Records:
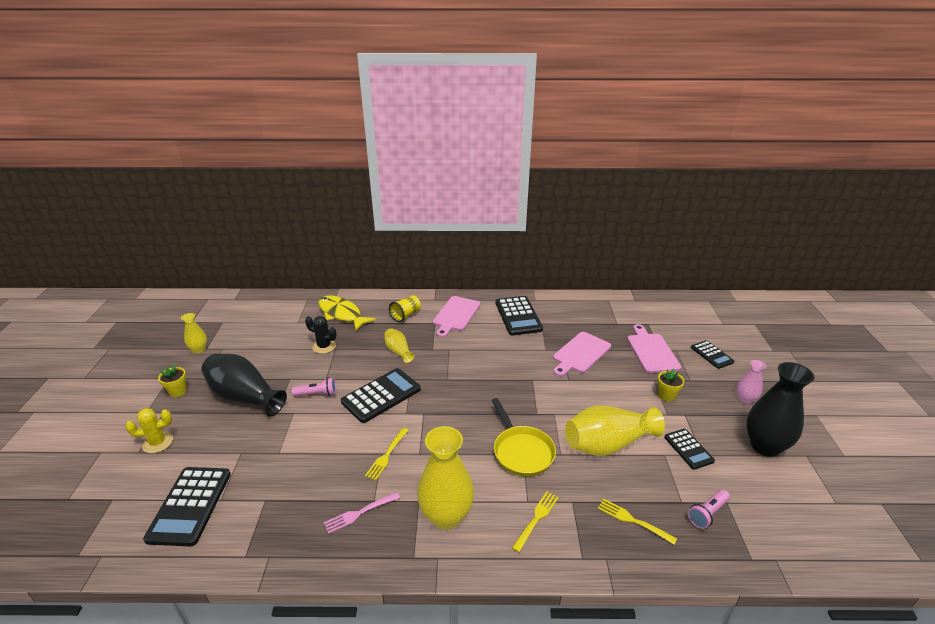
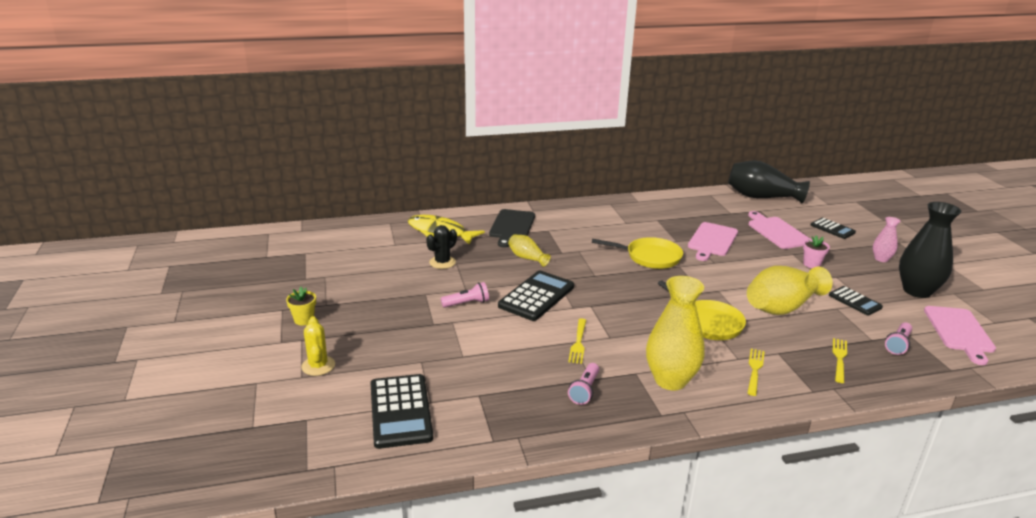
camera: 15 degrees left, 5 degrees down
yellow cactus [125,408,173,453] -> yellow cactus turned 75 degrees counterclockwise [301,316,335,376]
yellow vase [181,313,207,353] -> none
black vase [201,354,287,416] -> black vase moved to [728,160,810,203]
black cactus [305,316,336,354] -> black cactus turned 60 degrees counterclockwise [426,225,457,269]
pink fork [324,492,400,534] -> pink flashlight [568,363,599,405]
yellow cup [389,295,421,322] -> black cutting board [489,209,535,248]
pink cutting board [433,296,481,338] -> pink cutting board moved to [924,306,996,365]
black calculator [496,296,543,336] -> none
yellow fork [598,499,677,545] -> yellow fork turned 90 degrees clockwise [833,338,847,383]
yellow flower pot [658,369,684,401] -> pink flower pot [803,235,830,268]
none -> yellow pan [592,237,683,269]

Task instructions:
Transcribe the records above exactly, but only from the line that contains "yellow flower pot" through their final line, inclusive.

Result of the task:
yellow flower pot [658,369,684,401] -> pink flower pot [803,235,830,268]
none -> yellow pan [592,237,683,269]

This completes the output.